▶ _Requirements_
List each line of the listing below that contains the string "appoggiatura", matching case exactly.

▶ _Records for processing_
•••••
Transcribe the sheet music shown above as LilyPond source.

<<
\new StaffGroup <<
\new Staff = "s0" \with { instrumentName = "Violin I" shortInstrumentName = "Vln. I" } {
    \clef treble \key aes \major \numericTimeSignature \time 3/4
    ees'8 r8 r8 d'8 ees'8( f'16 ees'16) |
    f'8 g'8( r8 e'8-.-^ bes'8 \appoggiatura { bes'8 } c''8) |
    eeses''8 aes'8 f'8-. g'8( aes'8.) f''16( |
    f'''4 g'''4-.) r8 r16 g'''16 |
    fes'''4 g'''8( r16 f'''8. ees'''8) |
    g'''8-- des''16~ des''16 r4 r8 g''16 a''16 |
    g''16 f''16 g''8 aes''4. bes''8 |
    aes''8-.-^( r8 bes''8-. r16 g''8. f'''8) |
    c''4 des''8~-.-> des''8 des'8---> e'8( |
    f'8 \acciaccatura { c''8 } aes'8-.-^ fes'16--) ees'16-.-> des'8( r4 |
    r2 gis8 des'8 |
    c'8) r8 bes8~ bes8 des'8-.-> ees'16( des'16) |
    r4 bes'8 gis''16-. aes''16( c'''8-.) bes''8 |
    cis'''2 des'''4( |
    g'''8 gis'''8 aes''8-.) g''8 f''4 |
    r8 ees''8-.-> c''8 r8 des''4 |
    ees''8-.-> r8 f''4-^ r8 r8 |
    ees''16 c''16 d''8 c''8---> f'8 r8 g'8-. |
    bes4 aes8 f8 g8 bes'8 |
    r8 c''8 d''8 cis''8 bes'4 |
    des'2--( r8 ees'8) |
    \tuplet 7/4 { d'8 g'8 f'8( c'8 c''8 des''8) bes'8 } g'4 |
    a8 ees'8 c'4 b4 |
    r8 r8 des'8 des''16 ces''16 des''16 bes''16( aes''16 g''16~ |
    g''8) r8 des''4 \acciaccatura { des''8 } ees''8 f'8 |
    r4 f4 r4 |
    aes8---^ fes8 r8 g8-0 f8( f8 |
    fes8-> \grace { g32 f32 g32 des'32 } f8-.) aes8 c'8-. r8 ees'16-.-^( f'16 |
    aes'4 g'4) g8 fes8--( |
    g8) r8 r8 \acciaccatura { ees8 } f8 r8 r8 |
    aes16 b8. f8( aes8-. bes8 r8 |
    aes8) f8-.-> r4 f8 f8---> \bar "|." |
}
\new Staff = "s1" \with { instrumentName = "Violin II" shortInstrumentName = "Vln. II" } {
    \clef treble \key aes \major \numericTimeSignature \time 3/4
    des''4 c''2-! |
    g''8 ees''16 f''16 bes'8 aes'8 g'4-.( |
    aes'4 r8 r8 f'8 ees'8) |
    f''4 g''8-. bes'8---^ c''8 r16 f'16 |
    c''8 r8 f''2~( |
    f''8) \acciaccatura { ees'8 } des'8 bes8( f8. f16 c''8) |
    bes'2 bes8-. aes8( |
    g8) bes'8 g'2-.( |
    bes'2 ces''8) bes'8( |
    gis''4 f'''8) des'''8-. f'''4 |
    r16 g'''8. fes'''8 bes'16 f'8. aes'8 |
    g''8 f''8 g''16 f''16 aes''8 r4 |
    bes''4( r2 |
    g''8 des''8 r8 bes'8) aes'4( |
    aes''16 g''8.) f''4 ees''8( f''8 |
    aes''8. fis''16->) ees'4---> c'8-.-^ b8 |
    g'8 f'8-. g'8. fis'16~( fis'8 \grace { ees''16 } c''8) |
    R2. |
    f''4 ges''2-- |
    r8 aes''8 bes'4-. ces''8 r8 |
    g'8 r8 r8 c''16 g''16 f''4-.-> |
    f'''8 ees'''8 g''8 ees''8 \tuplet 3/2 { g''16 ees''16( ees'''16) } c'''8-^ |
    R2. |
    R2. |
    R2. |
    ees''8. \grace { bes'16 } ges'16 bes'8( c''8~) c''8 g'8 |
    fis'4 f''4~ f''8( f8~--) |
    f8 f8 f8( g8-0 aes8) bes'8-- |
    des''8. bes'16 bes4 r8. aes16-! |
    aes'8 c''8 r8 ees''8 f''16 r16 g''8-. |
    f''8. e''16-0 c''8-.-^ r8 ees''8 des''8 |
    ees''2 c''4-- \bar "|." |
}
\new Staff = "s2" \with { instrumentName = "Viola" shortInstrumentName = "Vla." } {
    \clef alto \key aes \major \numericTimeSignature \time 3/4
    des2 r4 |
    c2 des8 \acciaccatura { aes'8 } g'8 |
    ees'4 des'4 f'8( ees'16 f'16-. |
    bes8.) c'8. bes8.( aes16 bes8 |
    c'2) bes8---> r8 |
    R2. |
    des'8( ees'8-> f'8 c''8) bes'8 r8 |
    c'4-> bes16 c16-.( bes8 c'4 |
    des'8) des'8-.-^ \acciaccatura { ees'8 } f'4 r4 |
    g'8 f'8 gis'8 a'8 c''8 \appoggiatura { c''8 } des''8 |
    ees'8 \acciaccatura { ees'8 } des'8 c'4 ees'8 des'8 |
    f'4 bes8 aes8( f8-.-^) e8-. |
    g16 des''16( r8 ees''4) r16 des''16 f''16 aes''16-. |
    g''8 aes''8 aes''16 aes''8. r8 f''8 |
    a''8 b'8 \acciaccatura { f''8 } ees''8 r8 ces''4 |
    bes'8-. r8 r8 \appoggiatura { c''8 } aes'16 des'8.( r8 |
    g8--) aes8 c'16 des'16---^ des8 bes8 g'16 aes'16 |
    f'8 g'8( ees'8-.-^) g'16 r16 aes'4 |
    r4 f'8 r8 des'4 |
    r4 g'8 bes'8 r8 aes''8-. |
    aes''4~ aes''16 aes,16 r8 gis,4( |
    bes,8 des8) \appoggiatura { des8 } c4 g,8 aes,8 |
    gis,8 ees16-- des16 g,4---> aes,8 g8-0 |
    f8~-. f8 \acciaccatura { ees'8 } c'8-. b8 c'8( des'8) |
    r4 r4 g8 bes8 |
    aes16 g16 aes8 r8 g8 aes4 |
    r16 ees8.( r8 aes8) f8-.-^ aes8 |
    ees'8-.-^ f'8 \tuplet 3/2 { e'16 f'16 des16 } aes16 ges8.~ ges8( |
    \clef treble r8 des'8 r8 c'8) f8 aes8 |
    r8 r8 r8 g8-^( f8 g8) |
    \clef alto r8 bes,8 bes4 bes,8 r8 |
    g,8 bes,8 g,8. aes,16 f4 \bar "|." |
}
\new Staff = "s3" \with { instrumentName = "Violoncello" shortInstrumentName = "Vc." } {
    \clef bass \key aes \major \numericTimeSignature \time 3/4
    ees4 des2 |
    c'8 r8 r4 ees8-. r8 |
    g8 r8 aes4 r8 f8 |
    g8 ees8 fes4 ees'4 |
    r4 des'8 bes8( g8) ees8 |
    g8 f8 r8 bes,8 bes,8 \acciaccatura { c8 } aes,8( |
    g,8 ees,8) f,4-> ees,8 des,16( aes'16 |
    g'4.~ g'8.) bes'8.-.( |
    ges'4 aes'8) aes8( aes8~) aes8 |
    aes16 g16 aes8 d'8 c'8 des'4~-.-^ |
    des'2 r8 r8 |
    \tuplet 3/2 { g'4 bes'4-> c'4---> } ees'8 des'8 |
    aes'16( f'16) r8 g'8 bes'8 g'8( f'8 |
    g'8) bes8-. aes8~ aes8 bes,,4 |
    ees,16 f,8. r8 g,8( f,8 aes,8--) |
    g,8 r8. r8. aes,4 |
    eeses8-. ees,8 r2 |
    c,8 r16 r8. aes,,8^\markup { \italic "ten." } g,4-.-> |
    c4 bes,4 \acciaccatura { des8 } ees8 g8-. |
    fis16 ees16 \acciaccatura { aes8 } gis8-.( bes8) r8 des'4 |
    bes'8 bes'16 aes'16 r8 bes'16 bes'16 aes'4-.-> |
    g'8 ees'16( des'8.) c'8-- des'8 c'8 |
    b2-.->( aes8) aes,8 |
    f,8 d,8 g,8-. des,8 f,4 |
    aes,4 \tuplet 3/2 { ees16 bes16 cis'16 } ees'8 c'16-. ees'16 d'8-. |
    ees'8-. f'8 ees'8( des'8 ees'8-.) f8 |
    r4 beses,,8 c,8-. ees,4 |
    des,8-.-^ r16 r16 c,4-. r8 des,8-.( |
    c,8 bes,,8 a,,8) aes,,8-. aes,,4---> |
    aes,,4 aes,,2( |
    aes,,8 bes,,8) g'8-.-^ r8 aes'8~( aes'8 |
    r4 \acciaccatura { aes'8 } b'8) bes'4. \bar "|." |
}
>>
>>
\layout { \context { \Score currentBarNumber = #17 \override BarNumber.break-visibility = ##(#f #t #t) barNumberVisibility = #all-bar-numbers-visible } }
•••••
▶ _Output_
    f'8 g'8( r8 e'8-.-^ bes'8 \appoggiatura { bes'8 } c''8) |
    g'8 f'8 gis'8 a'8 c''8 \appoggiatura { c''8 } des''8 |
    bes'8-. r8 r8 \appoggiatura { c''8 } aes'16 des'8.( r8 |
    bes,8 des8) \appoggiatura { des8 } c4 g,8 aes,8 |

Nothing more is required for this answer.